▸ **What the task asks**:
Except for images, print the whole listing verbatim.

▸ **Records**:

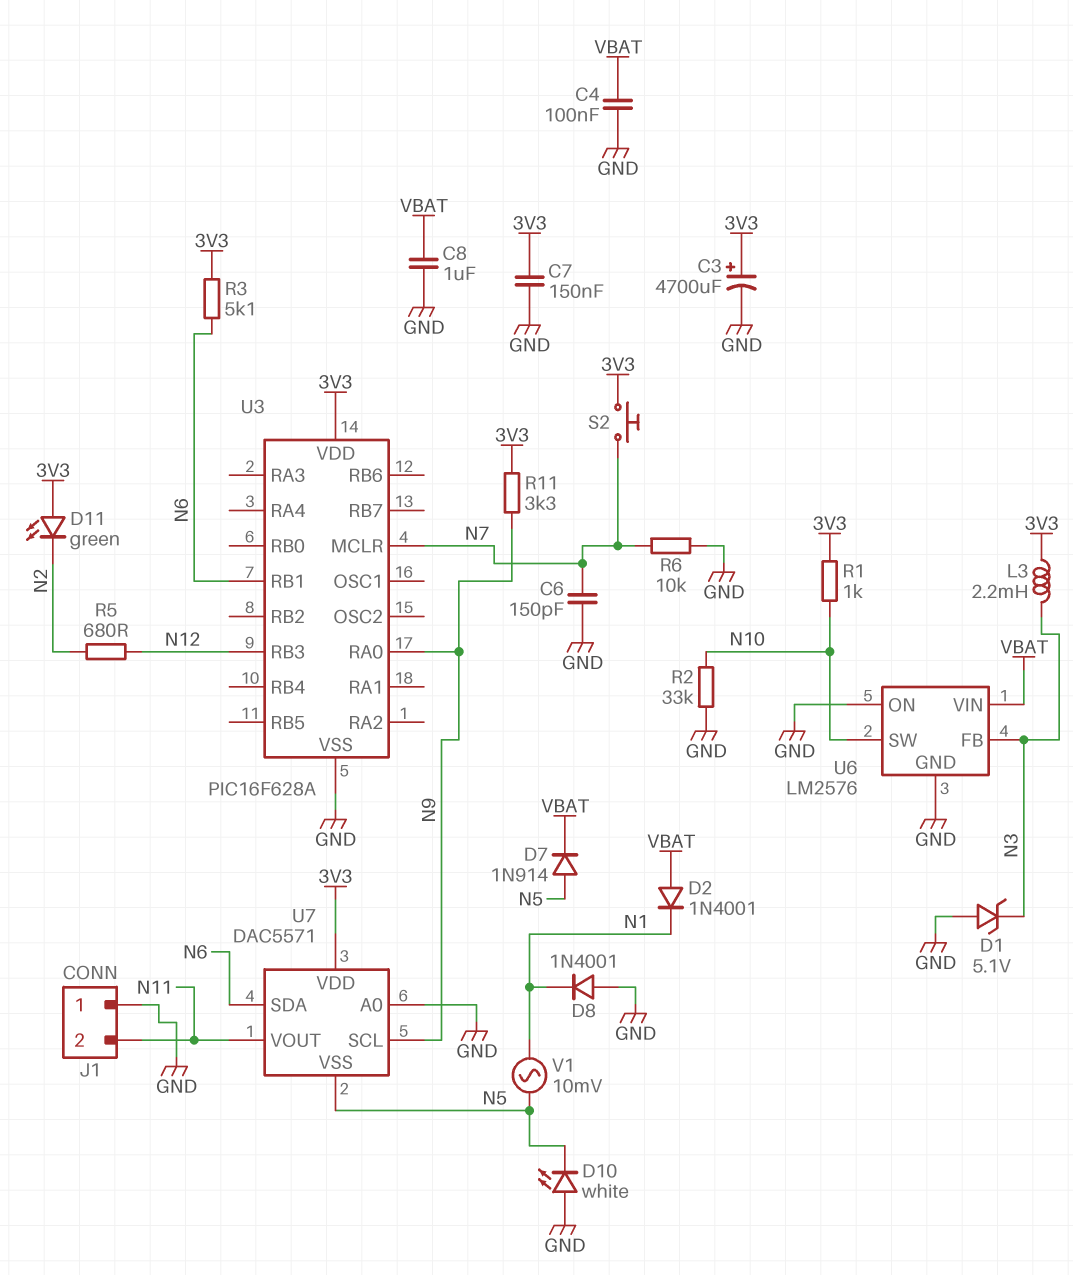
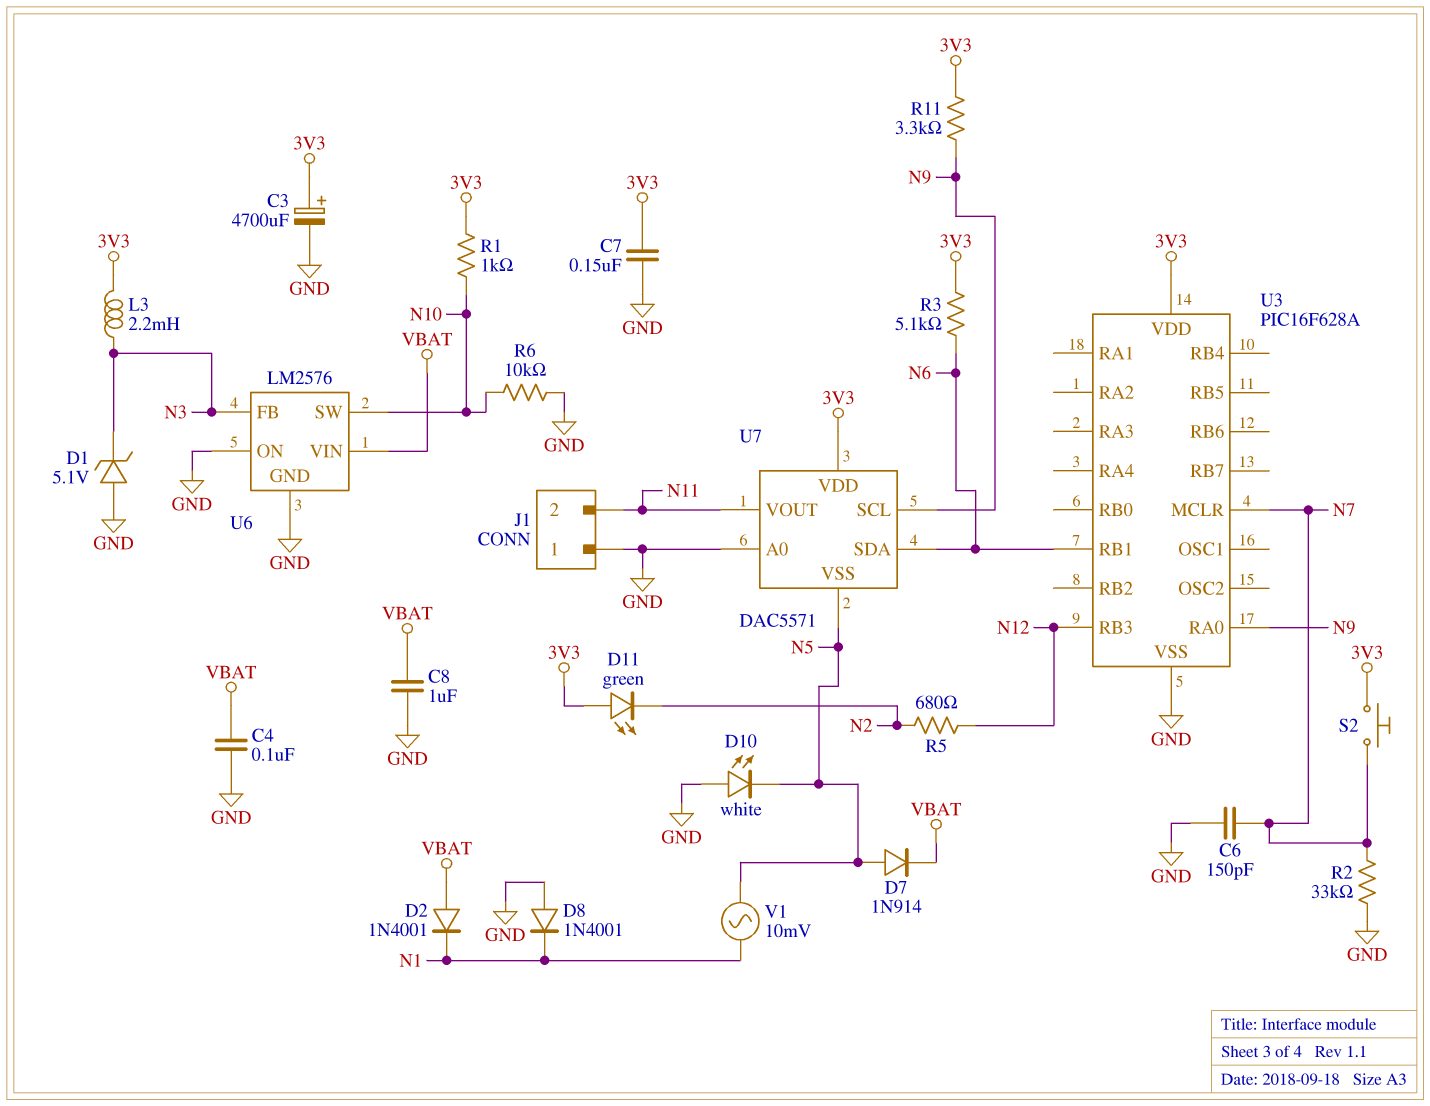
R2: 33k (GND, N10) -> 33k (GND, N7)
R6: 10k (GND, N7) -> 10k (GND, N10)

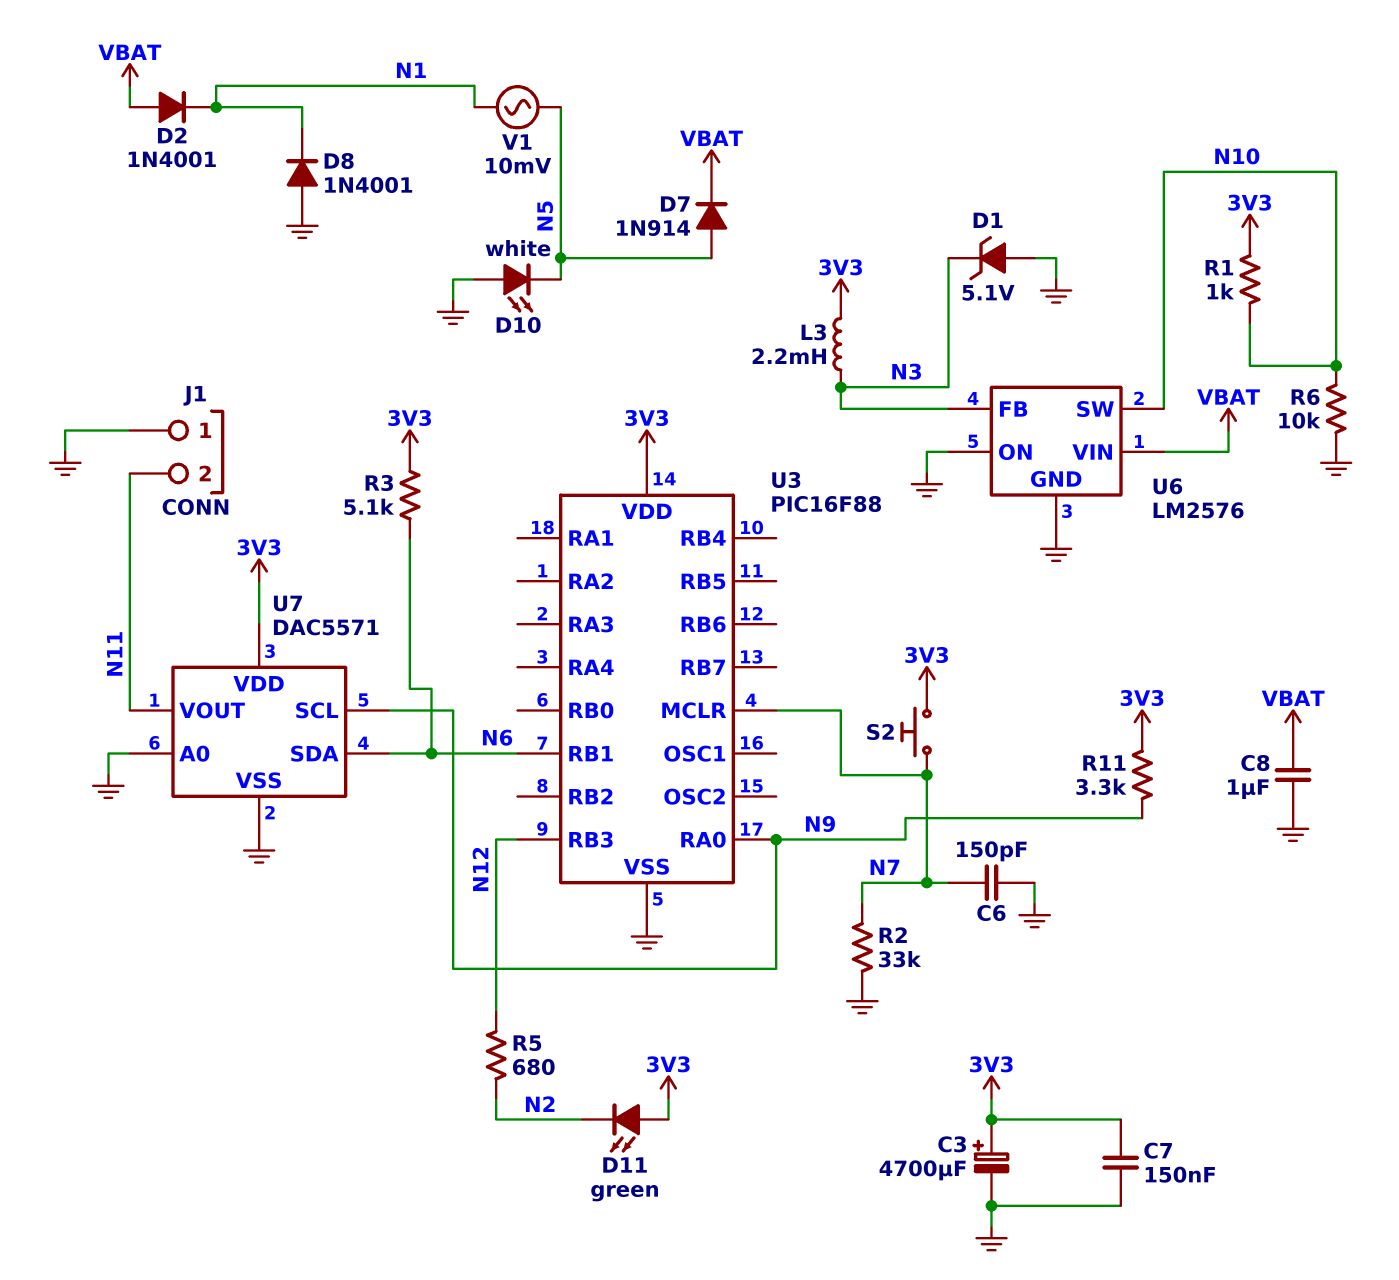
C4: 100nF (GND, VBAT) -> none
U3: PIC16F628A -> PIC16F88
U7 pin VSS: N5 -> GND

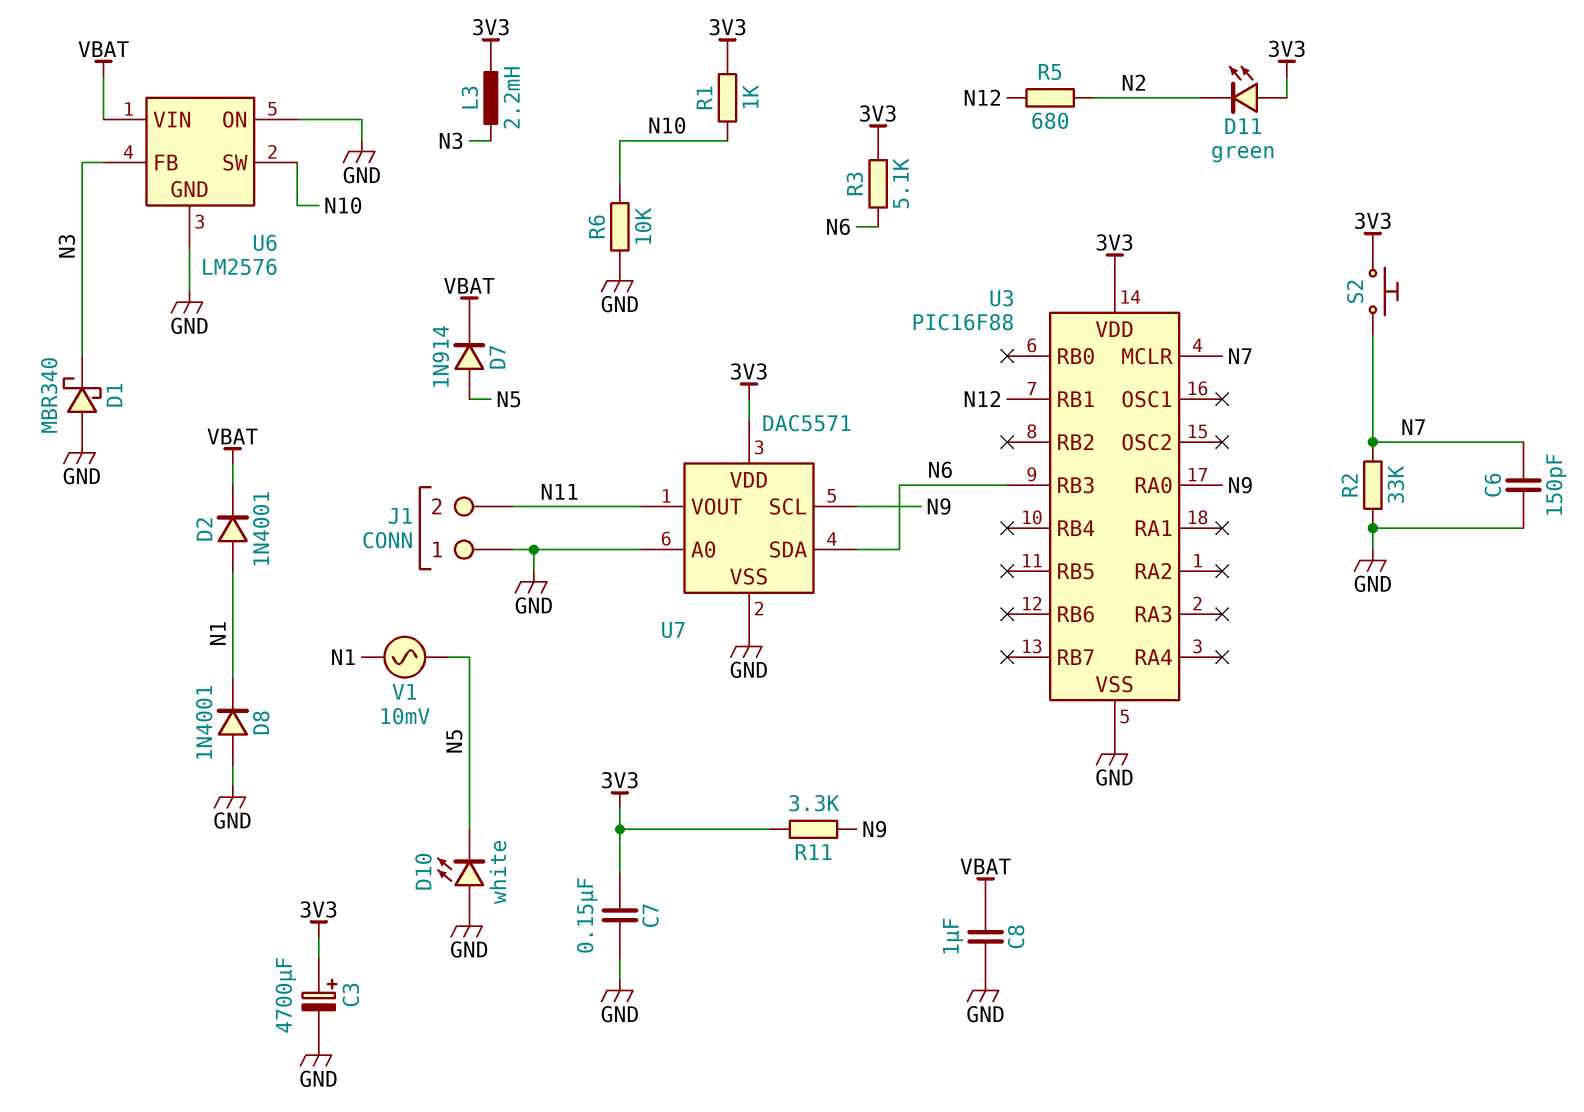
D1: zener 5.1V (A GND, K N3) -> schottky MBR340 (A GND, K N3)
D2: diode 1N4001 (A VBAT, K N1) -> diode 1N4001 (A N1, K VBAT)
U3 pin RB1: N6 -> N12
U3 pin RB3: N12 -> N6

▸ **Final answer**:
R2: 33k (GND, N10) -> 33k (GND, N7)
R6: 10k (GND, N7) -> 10k (GND, N10)

C4: 100nF (GND, VBAT) -> none
U3: PIC16F628A -> PIC16F88
U7 pin VSS: N5 -> GND

D1: zener 5.1V (A GND, K N3) -> schottky MBR340 (A GND, K N3)
D2: diode 1N4001 (A VBAT, K N1) -> diode 1N4001 (A N1, K VBAT)
U3 pin RB1: N6 -> N12
U3 pin RB3: N12 -> N6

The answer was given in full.